---- The data
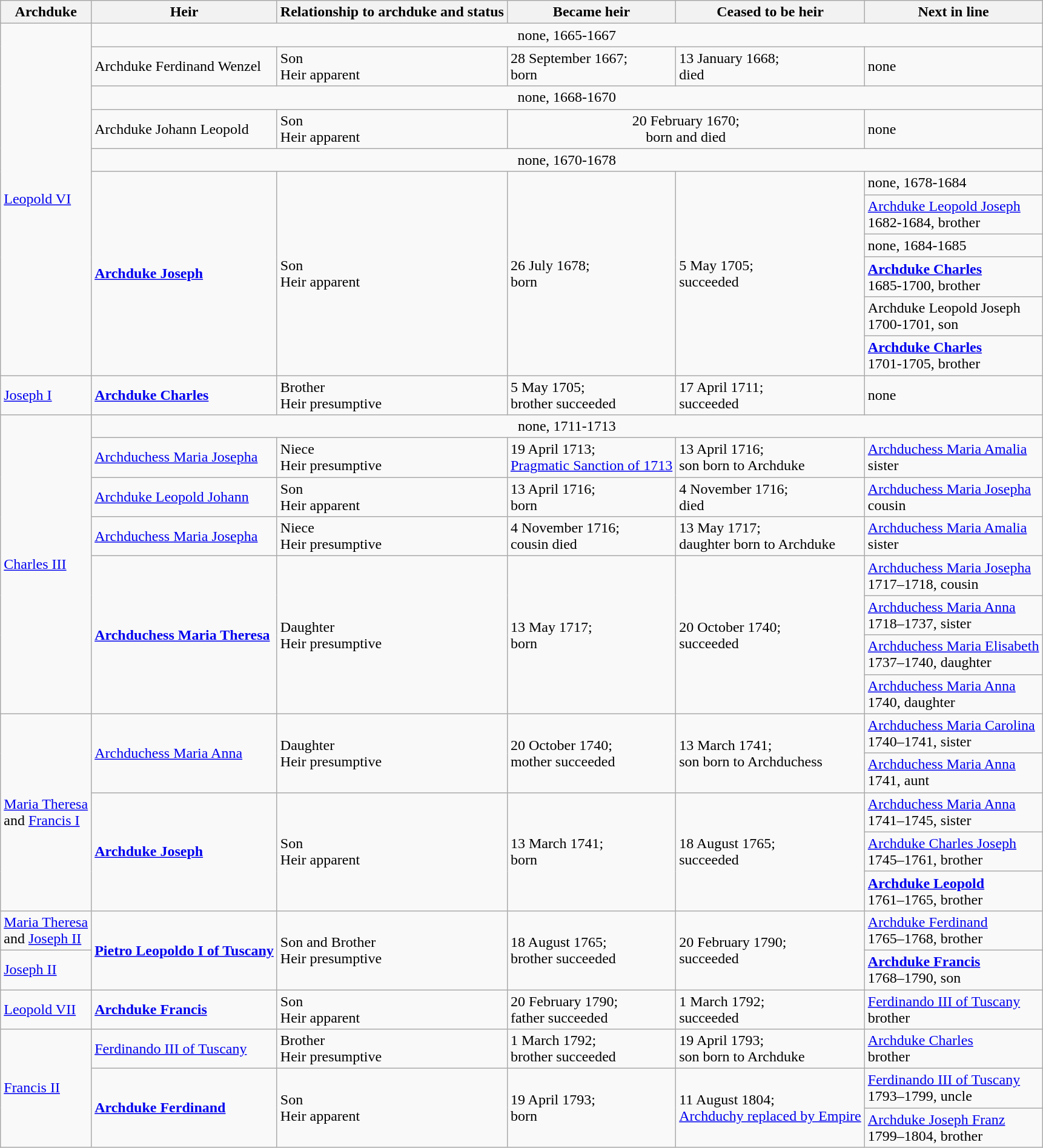
none, 1711-1713 (567, 426)
Archduke Leopold Joseph1682-1684, brother (953, 214)
26 July 1678;born (591, 273)
Son and BrotherHeir presumptive (392, 950)
Maria Theresaand Francis I (46, 812)
5 May 1705;succeeded (770, 273)
Relationship to archduke and status (392, 12)
none, 1684-1685 (953, 245)
Archduke (46, 12)
4 November 1716;died (770, 497)
Archduke Ferdinand (184, 1108)
Archduchess Maria Anna (184, 753)
13 January 1668;died (770, 67)
Archduchess Maria Josepha cousin (953, 497)
Joseph II (46, 969)
11 August 1804;Archduchy replaced by Empire (770, 1108)
20 October 1740;mother succeeded (591, 753)
none, 1665-1667 (567, 35)
20 February 1790;father succeeded (591, 1009)
20 February 1670;born and died (686, 128)
Archduke Charles Joseph1745–1761, brother (953, 852)
13 May 1717; born (591, 635)
Next in line (953, 12)
1 March 1792;brother succeeded (591, 1049)
Archduchess Maria Anna1718–1737, sister (953, 615)
19 April 1793;son born to Archduke (770, 1049)
18 August 1765;brother succeeded (591, 950)
13 March 1741;son born to Archduchess (770, 753)
Pietro Leopoldo I of Tuscany (184, 950)
Archduke Leopold1761–1765, brother (953, 890)
5 May 1705;brother succeeded (591, 395)
17 April 1711;succeeded (770, 395)
13 March 1741;born (591, 852)
Archduke Ferdinand Wenzel (184, 67)
Ferdinando III of Tuscany1793–1799, uncle (953, 1088)
1 March 1792;succeeded (770, 1009)
none, 1668-1670 (567, 98)
Archduke Charles1701-1705, brother (953, 355)
Leopold VI (46, 200)
none, 1678-1684 (953, 183)
19 April 1793;born (591, 1108)
Archduchess Maria Anna1740, daughter (953, 694)
Maria Theresaand Joseph II (46, 930)
Charles III (46, 565)
Heir (184, 12)
Archduke Francis (184, 1009)
28 September 1667;born (591, 67)
13 April 1716;born (591, 497)
13 April 1716;son born to Archduke (770, 458)
Archduke Charles1685-1700, brother (953, 276)
Archduke Charles brother (953, 1049)
Archduke Johann Leopold (184, 128)
Archduke Leopold Johann (184, 497)
Francis II (46, 1088)
19 April 1713;Pragmatic Sanction of 1713 (591, 458)
Leopold VII (46, 1009)
Archduke Charles (184, 395)
Archduke Francis1768–1790, son (953, 969)
Archduchess Maria Carolina1740–1741, sister (953, 733)
none, 1670-1678 (567, 160)
Archduke Ferdinand1765–1768, brother (953, 930)
Ferdinando III of Tuscany (184, 1049)
Archduchess Maria Josepha1717–1718, cousin (953, 575)
Ceased to be heir (770, 12)
Archduke Leopold Joseph1700-1701, son (953, 316)
18 August 1765;succeeded (770, 852)
Archduke Joseph Franz1799–1804, brother (953, 1128)
Archduchess Maria Amaliasister (953, 458)
20 October 1740;succeeded (770, 635)
Archduchess Maria Anna1741, aunt (953, 773)
Archduchess Maria Elisabeth1737–1740, daughter (953, 654)
Ferdinando III of Tuscany brother (953, 1009)
Joseph I (46, 395)
Archduchess Maria Theresa (184, 635)
Archduchess Maria Anna1741–1745, sister (953, 812)
Became heir (591, 12)
Archduchess Maria Amalia sister (953, 537)
4 November 1716;cousin died (591, 537)
13 May 1717;daughter born to Archduke (770, 537)
20 February 1790;succeeded (770, 950)
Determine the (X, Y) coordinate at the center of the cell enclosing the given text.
--------
Exercise aim:
Arrange every entry above as a JSON list of strings, one string per line, skipping blank lines and leaving out the pictures.

Expected output:
[
  "none, 1711-1713 (567, 426)",
  "Archduke Leopold Joseph1682-1684, brother (953, 214)",
  "26 July 1678;born (591, 273)",
  "Son and BrotherHeir presumptive (392, 950)",
  "Maria Theresaand Francis I (46, 812)",
  "5 May 1705;succeeded (770, 273)",
  "Relationship to archduke and status (392, 12)",
  "none, 1684-1685 (953, 245)",
  "Archduke (46, 12)",
  "4 November 1716;died (770, 497)",
  "Archduke Ferdinand (184, 1108)",
  "Archduchess Maria Anna (184, 753)",
  "13 January 1668;died (770, 67)",
  "Archduchess Maria Josepha cousin (953, 497)",
  "Joseph II (46, 969)",
  "11 August 1804;Archduchy replaced by Empire (770, 1108)",
  "20 October 1740;mother succeeded (591, 753)",
  "none, 1665-1667 (567, 35)",
  "20 February 1790;father succeeded (591, 1009)",
  "20 February 1670;born and died (686, 128)",
  "Archduke Charles Joseph1745–1761, brother (953, 852)",
  "13 May 1717; born (591, 635)",
  "Next in line (953, 12)",
  "1 March 1792;brother succeeded (591, 1049)",
  "Archduchess Maria Anna1718–1737, sister (953, 615)",
  "19 April 1793;son born to Archduke (770, 1049)",
  "18 August 1765;brother succeeded (591, 950)",
  "13 March 1741;son born to Archduchess (770, 753)",
  "Pietro Leopoldo I of Tuscany (184, 950)",
  "Archduke Leopold1761–1765, brother (953, 890)",
  "5 May 1705;brother succeeded (591, 395)",
  "17 April 1711;succeeded (770, 395)",
  "13 March 1741;born (591, 852)",
  "Archduke Ferdinand Wenzel (184, 67)",
  "Ferdinando III of Tuscany1793–1799, uncle (953, 1088)",
  "1 March 1792;succeeded (770, 1009)",
  "none, 1668-1670 (567, 98)",
  "Archduke Charles1701-1705, brother (953, 355)",
  "Leopold VI (46, 200)",
  "none, 1678-1684 (953, 183)",
  "19 April 1793;born (591, 1108)",
  "Archduchess Maria Anna1740, daughter (953, 694)",
  "Maria Theresaand Joseph II (46, 930)",
  "Charles III (46, 565)",
  "Heir (184, 12)",
  "Archduke Francis (184, 1009)",
  "28 September 1667;born (591, 67)",
  "13 April 1716;born (591, 497)",
  "13 April 1716;son born to Archduke (770, 458)",
  "Archduke Charles1685-1700, brother (953, 276)",
  "Archduke Charles brother (953, 1049)",
  "Archduke Johann Leopold (184, 128)",
  "Archduke Leopold Johann (184, 497)",
  "Francis II (46, 1088)",
  "19 April 1713;Pragmatic Sanction of 1713 (591, 458)",
  "Leopold VII (46, 1009)",
  "Archduke Charles (184, 395)",
  "Archduke Francis1768–1790, son (953, 969)",
  "Archduchess Maria Carolina1740–1741, sister (953, 733)",
  "none, 1670-1678 (567, 160)",
  "Archduke Ferdinand1765–1768, brother (953, 930)",
  "Ferdinando III of Tuscany (184, 1049)",
  "Archduchess Maria Josepha1717–1718, cousin (953, 575)",
  "Ceased to be heir (770, 12)",
  "Archduke Leopold Joseph1700-1701, son (953, 316)",
  "18 August 1765;succeeded (770, 852)",
  "Archduke Joseph Franz1799–1804, brother (953, 1128)",
  "Archduchess Maria Amaliasister (953, 458)",
  "20 October 1740;succeeded (770, 635)",
  "Archduchess Maria Anna1741, aunt (953, 773)",
  "Archduchess Maria Elisabeth1737–1740, daughter (953, 654)",
  "Ferdinando III of Tuscany brother (953, 1009)",
  "Joseph I (46, 395)",
  "Archduchess Maria Theresa (184, 635)",
  "Archduchess Maria Anna1741–1745, sister (953, 812)",
  "Became heir (591, 12)",
  "Archduchess Maria Amalia sister (953, 537)",
  "4 November 1716;cousin died (591, 537)",
  "13 May 1717;daughter born to Archduke (770, 537)",
  "20 February 1790;succeeded (770, 950)",
  "Determine the (X, Y) coordinate at the center of the cell enclosing the given text."
]